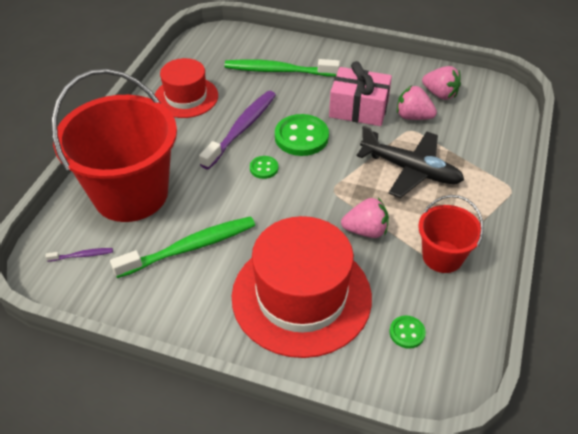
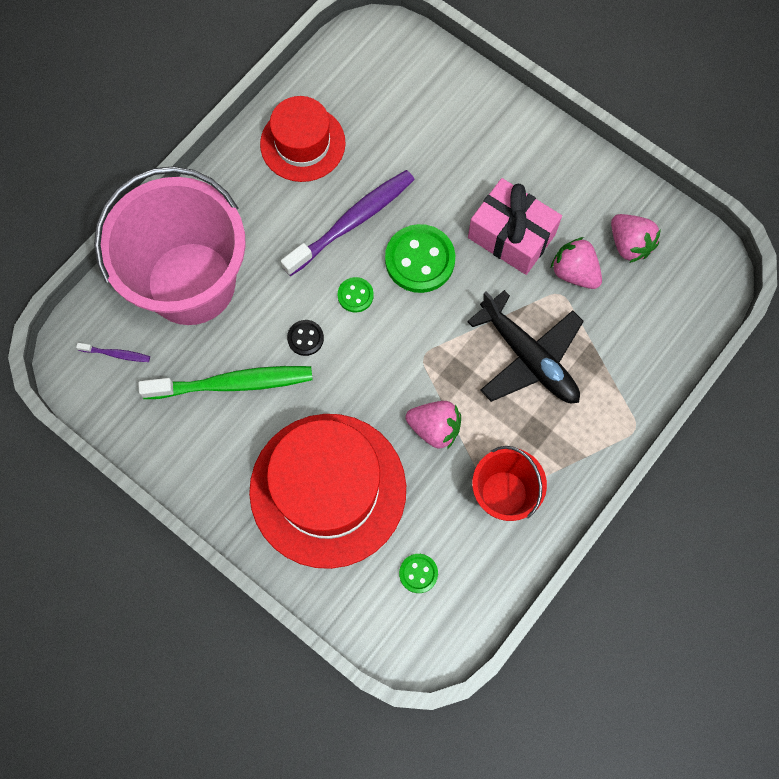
camera: 20 degrees right, 25 degrees up
red bucket [51,69,177,222] -> pink bucket [94,166,246,325]
green toothbrush [224,59,340,77] -> none
none -> black button [287,320,324,356]

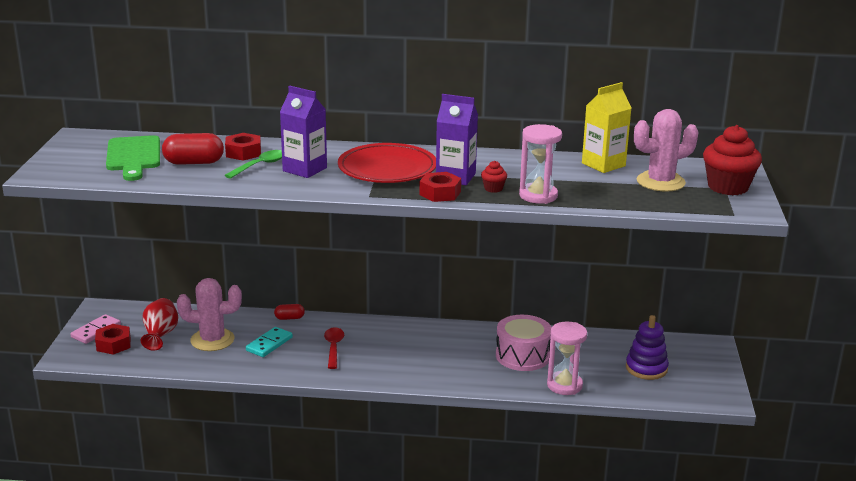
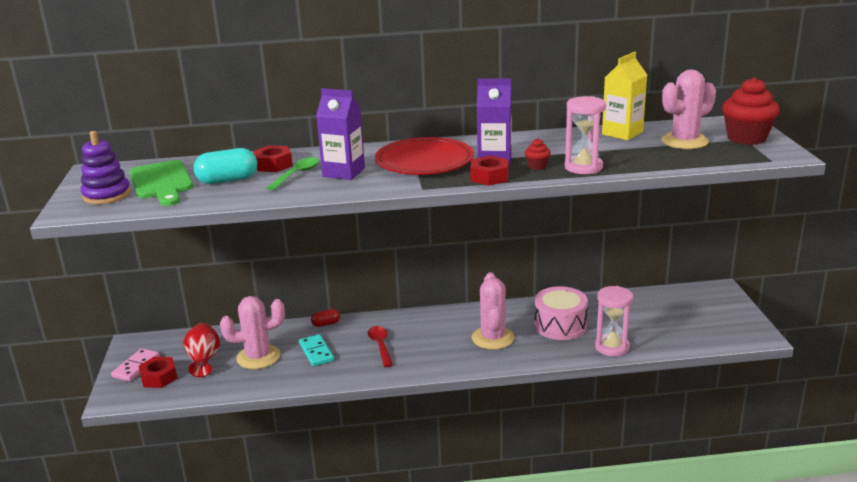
camera: 10 degrees left, 0 degrees up
red capsule [162,133,224,165] -> turquoise capsule [194,148,257,184]
turquoise domino [246,327,293,357] -> turquoise domino turned 45 degrees counterclockwise [299,334,334,366]
purple stacking toy [626,315,669,380] -> purple stacking toy moved to [81,131,131,204]
none -> pink cactus [472,272,515,350]

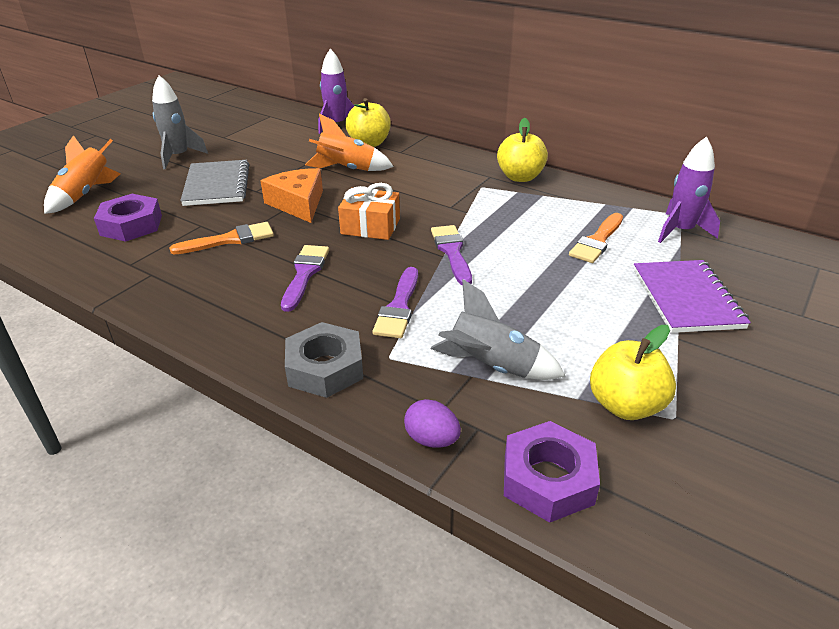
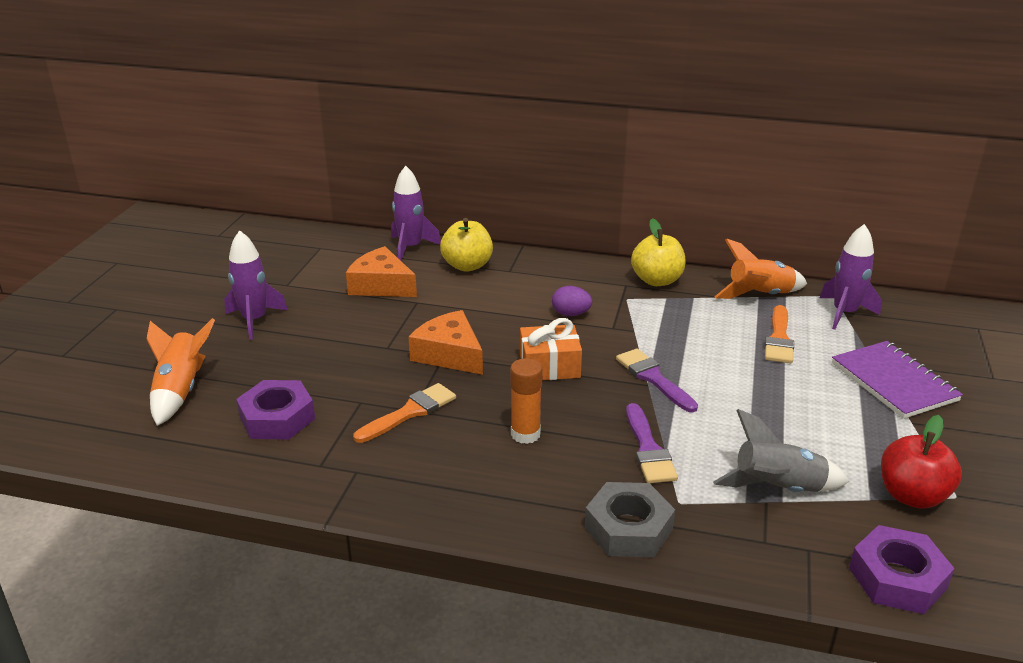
camera: 20 degrees left, 5 degrees down
grey rocket [152,75,208,169] -> purple rocket [224,230,288,340]
grey notebook [180,160,249,206] -> none
purple brush [281,245,329,312] -> orange glue stick [510,358,543,444]
orange rocket [305,114,394,171] -> orange rocket moved to [715,238,807,299]
purple egg [404,399,461,448] -> purple egg moved to [552,286,592,316]
yellow apple [590,325,676,420] -> red apple [881,415,962,509]
none -> orange cheese [346,246,417,297]

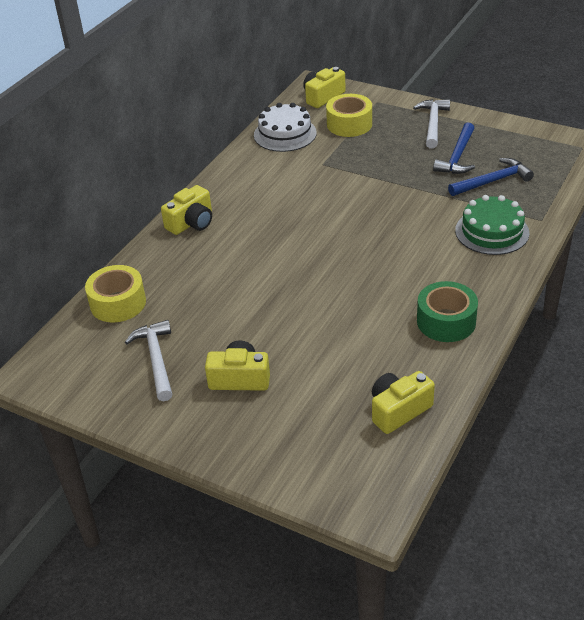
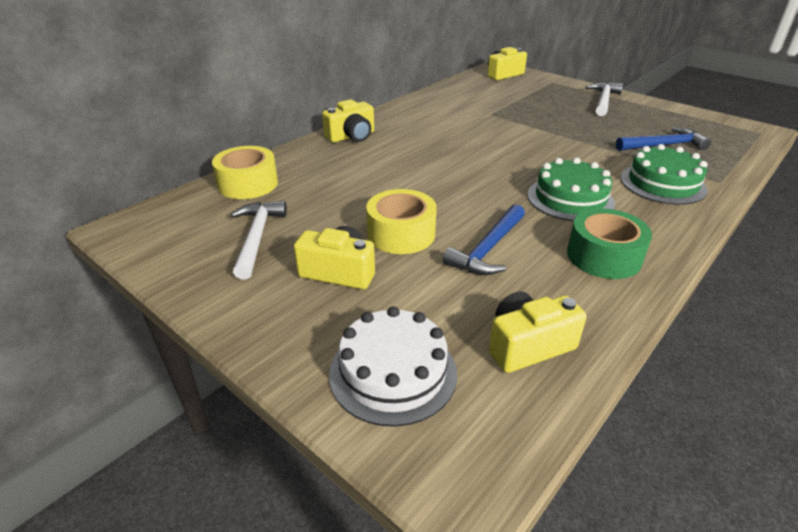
camera: 10 degrees right, 5 degrees down
white cake [254,103,317,152] -> white cake moved to [329,306,457,427]
yellow tape [326,94,372,137] -> yellow tape moved to [366,189,437,254]
blue hammer [433,122,475,174] -> blue hammer moved to [443,204,525,275]
none -> green cake [528,158,615,221]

—————

YOUR OBJECTIVE
Reproduce the records above exactly, starting with the line that contains "blue hammer [433,122,475,174]" and ending with the last line.

ANSWER
blue hammer [433,122,475,174] -> blue hammer moved to [443,204,525,275]
none -> green cake [528,158,615,221]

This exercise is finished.